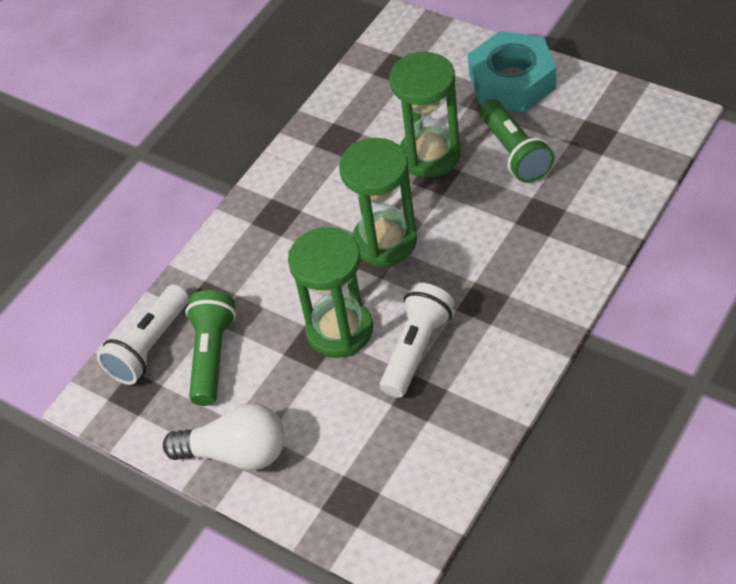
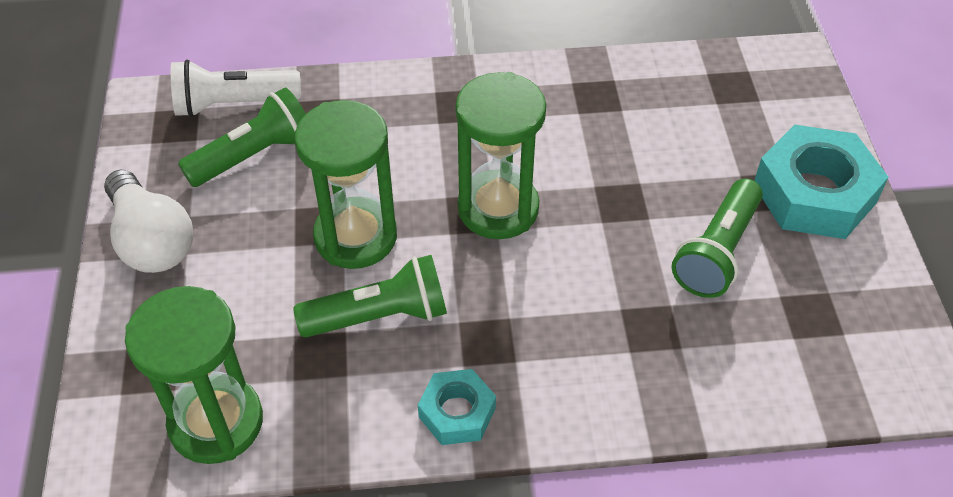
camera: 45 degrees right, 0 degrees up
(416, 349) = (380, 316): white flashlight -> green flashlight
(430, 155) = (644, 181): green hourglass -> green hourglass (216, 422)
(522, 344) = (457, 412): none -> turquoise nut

--

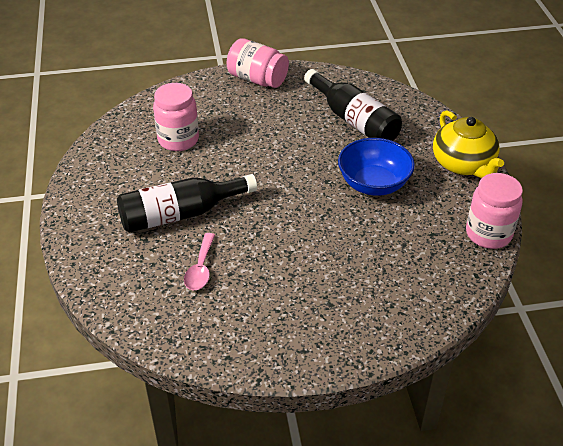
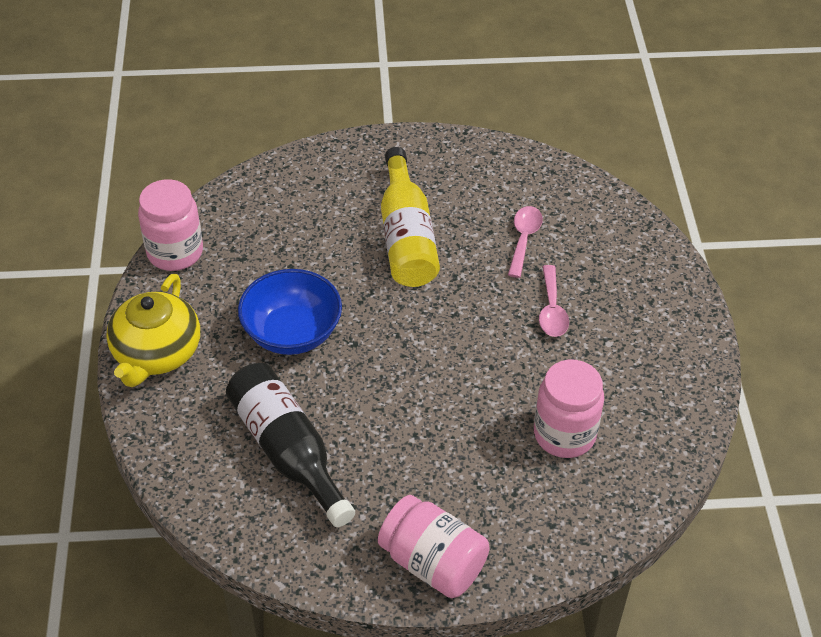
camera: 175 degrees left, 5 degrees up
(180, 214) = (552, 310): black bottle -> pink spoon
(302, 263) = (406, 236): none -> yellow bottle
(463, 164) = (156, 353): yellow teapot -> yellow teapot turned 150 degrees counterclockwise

...

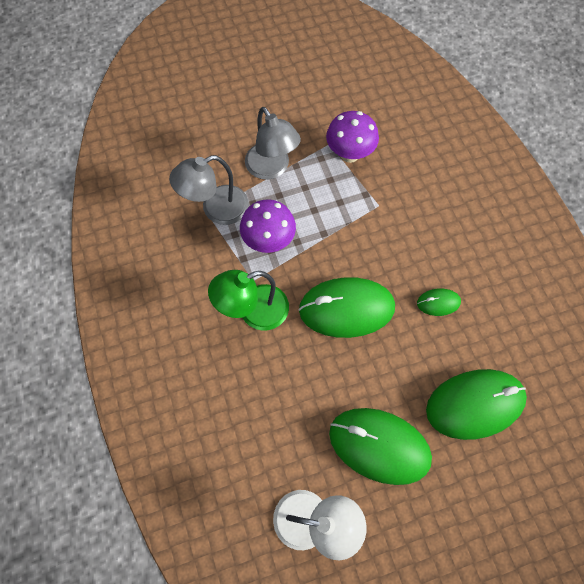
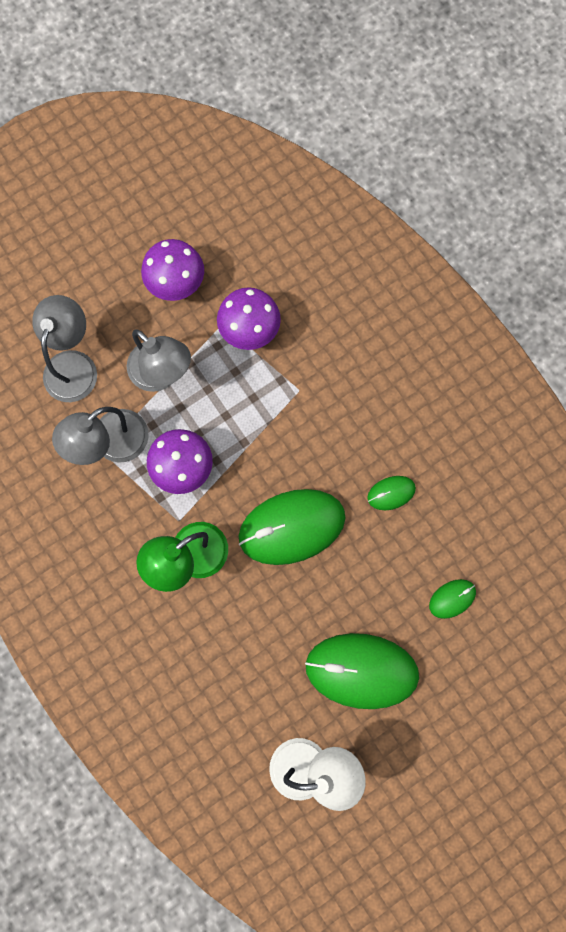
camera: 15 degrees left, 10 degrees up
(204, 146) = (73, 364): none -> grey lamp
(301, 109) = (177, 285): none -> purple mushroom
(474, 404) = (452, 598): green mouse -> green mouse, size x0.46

* [DESCRIPTION OF THE TASK]:
Out of the listing above, reproduce exactly the lines from the one with "(180, 214) = (552, 310): black" up to and including the one with "(463, 164) = (156, 353): yellow".

* [OUTPUT BELOW]:
(180, 214) = (552, 310): black bottle -> pink spoon
(302, 263) = (406, 236): none -> yellow bottle
(463, 164) = (156, 353): yellow teapot -> yellow teapot turned 150 degrees counterclockwise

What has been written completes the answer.